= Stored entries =

______________________________

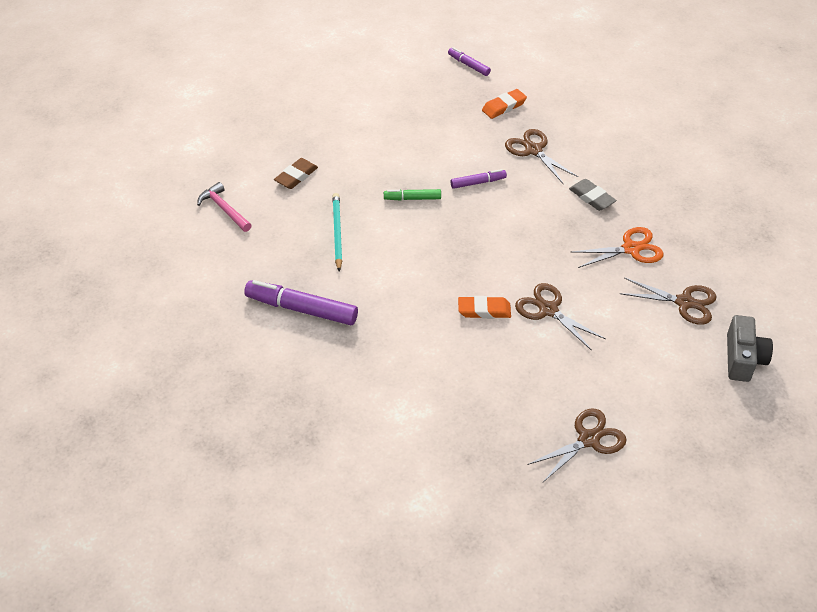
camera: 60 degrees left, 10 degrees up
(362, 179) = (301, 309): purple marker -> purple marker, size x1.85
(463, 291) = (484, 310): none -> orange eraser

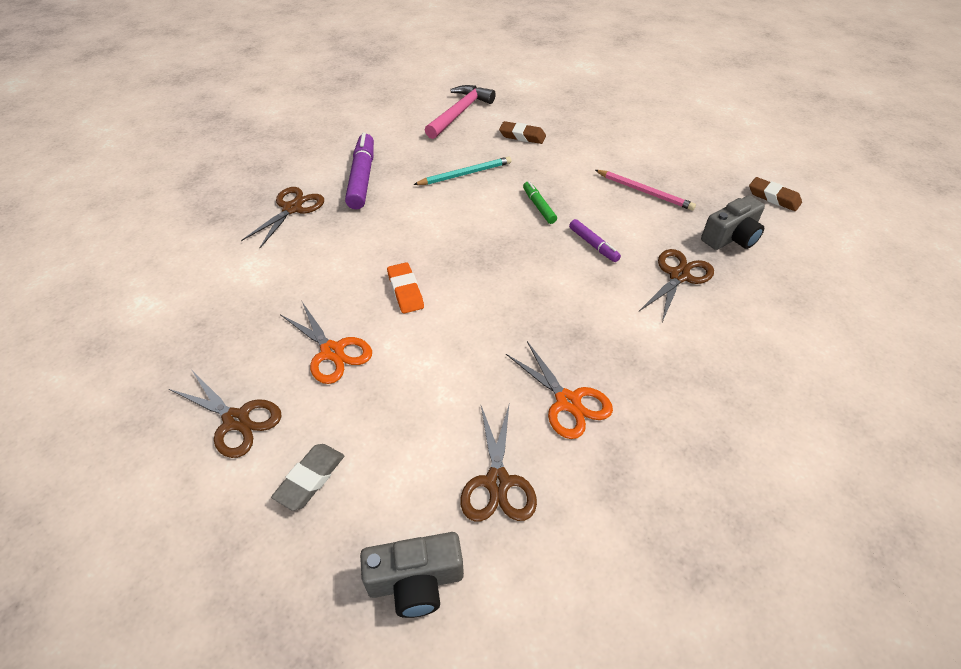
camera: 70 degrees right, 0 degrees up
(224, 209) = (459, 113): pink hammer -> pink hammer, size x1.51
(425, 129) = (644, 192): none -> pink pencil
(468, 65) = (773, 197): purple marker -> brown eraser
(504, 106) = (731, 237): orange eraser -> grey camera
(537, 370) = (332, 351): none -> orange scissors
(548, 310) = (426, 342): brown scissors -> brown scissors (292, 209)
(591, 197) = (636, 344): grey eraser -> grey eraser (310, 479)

______________________________

= TASK TO COMPLETE =
Make a word-for-word copy of the entries, without any pictures.

= SOLUTION FOR THIS EXERCISE =
camera: 60 degrees left, 10 degrees up
(362, 179) = (301, 309): purple marker -> purple marker, size x1.85
(463, 291) = (484, 310): none -> orange eraser

camera: 70 degrees right, 0 degrees up
(224, 209) = (459, 113): pink hammer -> pink hammer, size x1.51
(425, 129) = (644, 192): none -> pink pencil
(468, 65) = (773, 197): purple marker -> brown eraser
(504, 106) = (731, 237): orange eraser -> grey camera
(537, 370) = (332, 351): none -> orange scissors
(548, 310) = (426, 342): brown scissors -> brown scissors (292, 209)
(591, 197) = (636, 344): grey eraser -> grey eraser (310, 479)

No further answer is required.